Assignment. Copy out precisely the line that holds "(362, 60) = (231, 125): white" and all the lines following it in the data, up to and including the last one, and no others.

━━ Input material ━━

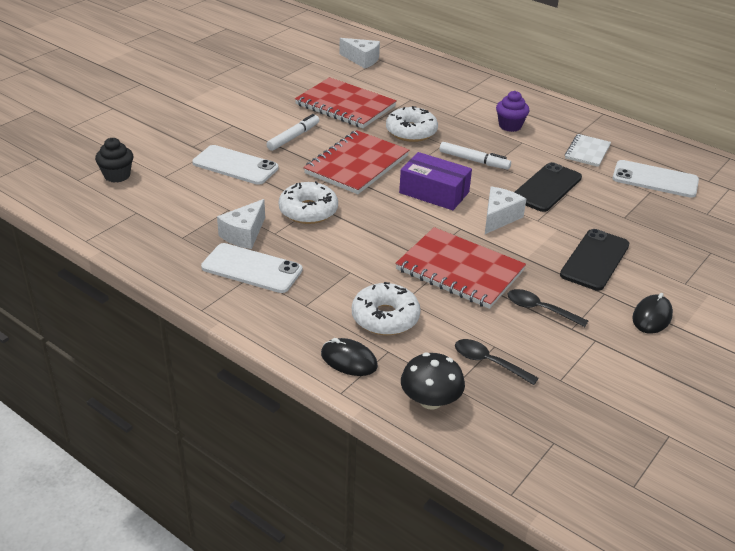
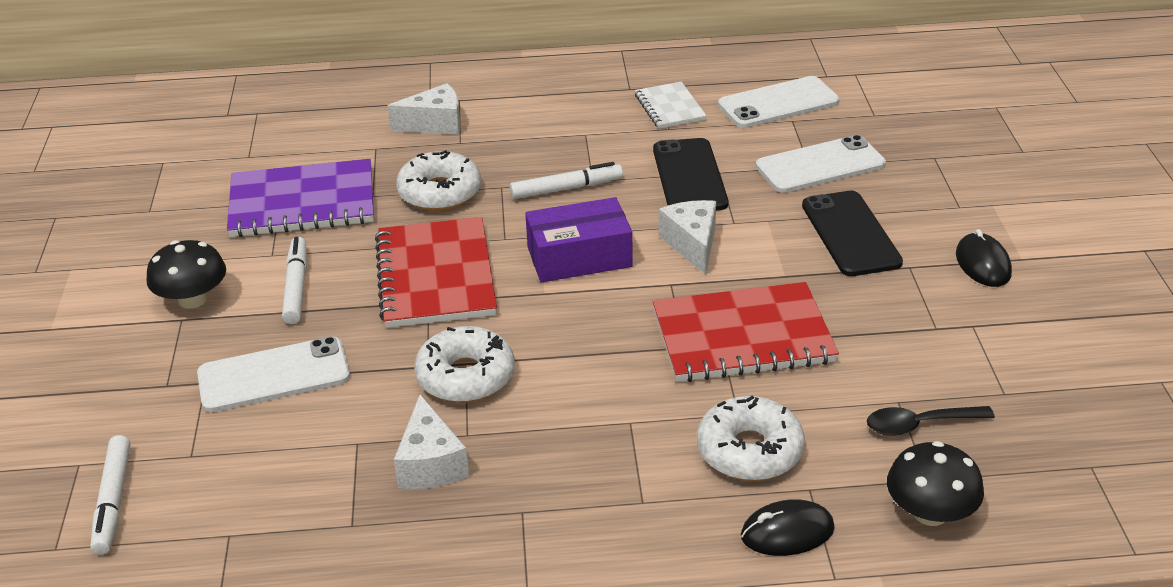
camera: 40 degrees left, 0 degrees up
(117, 175) = (113, 501): black cupcake -> white marker
(247, 120) = (192, 299): none -> black mushroom
(252, 268) = (509, 502): white phone -> white phone (820, 165)
(345, 105) = (302, 203): red notebook -> purple notebook
(362, 60) = (231, 125): white cheese -> white cheese (435, 124)
(510, 126) = (544, 120): purple cupcake -> none
(540, 309) = (880, 327): black spoon -> none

━━━

Answer area.
(362, 60) = (231, 125): white cheese -> white cheese (435, 124)
(510, 126) = (544, 120): purple cupcake -> none
(540, 309) = (880, 327): black spoon -> none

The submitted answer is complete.